_Problem statement_: Convert the rows below into a Markdown table with the columns "Line No." and "Content", one line per table row, numbered in order. Skip blank lines and leave the pictures out.

_Data shown_:
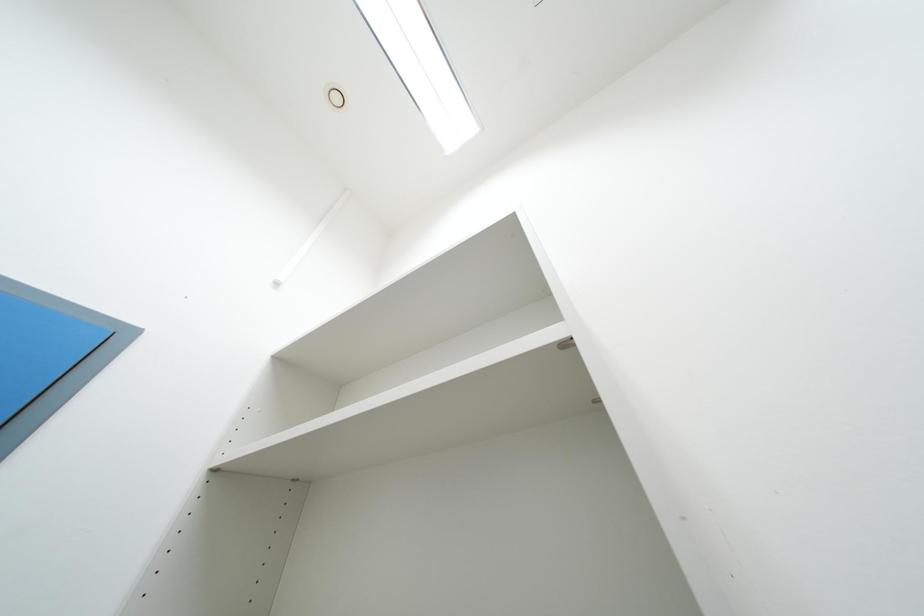
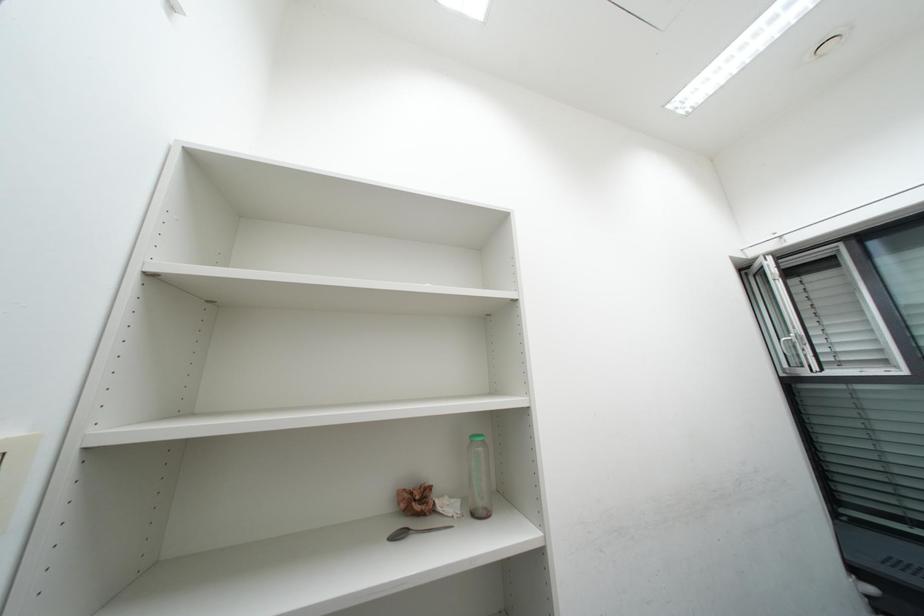
Question: The images are taken continuously from a first-person perspective. In which direction is your viewpoint rotating?

Choices:
 (A) Left
 (B) Right
 (C) Up
 (D) Down

Answer: (B)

_Result_:
| Line No. | Content |
|---|---|
| 1 | Question: The images are taken continuously from a first-person perspective. In which direction is your viewpoint rotating? |
| 2 | Choices: |
| 3 |  (A) Left |
| 4 |  (B) Right |
| 5 |  (C) Up |
| 6 |  (D) Down |
| 7 | Answer: (B) |